Exercise details — Which of the lines in the data mention the string "purple"? List them all.

Exercise data —

#####

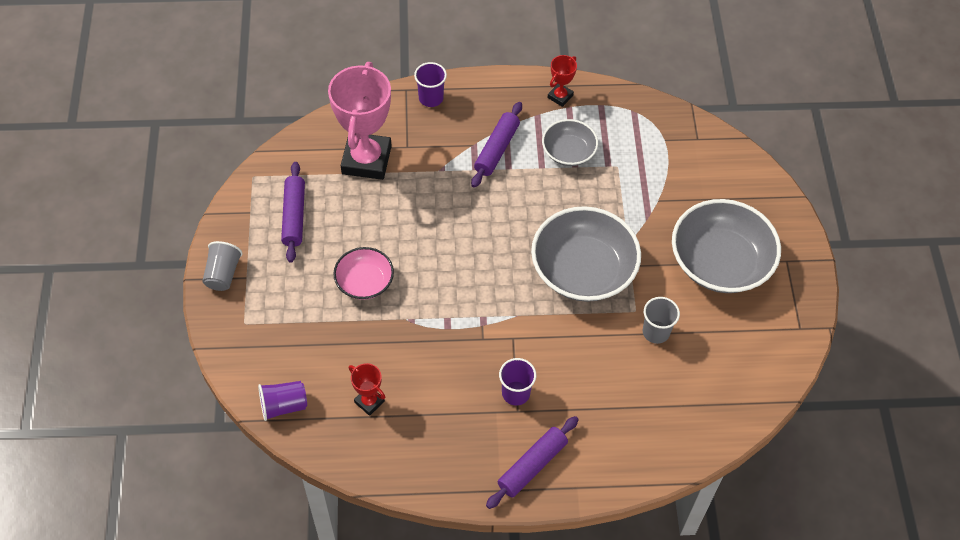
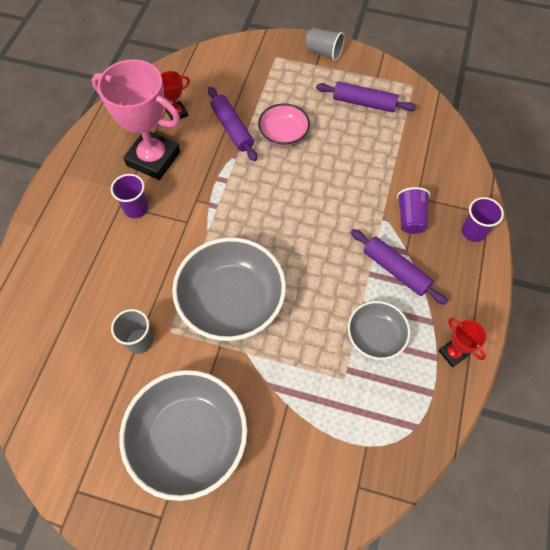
camera: 110 degrees right, 5 degrees up
(283, 405) = (198, 65): purple cup -> purple cup (410, 218)
(366, 160) = (410, 163): pink trophy -> pink trophy (153, 159)
(532, 465) = (69, 201): purple rolling pin -> purple rolling pin (232, 128)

#####

The completed task —
(283, 405) = (198, 65): purple cup -> purple cup (410, 218)
(532, 465) = (69, 201): purple rolling pin -> purple rolling pin (232, 128)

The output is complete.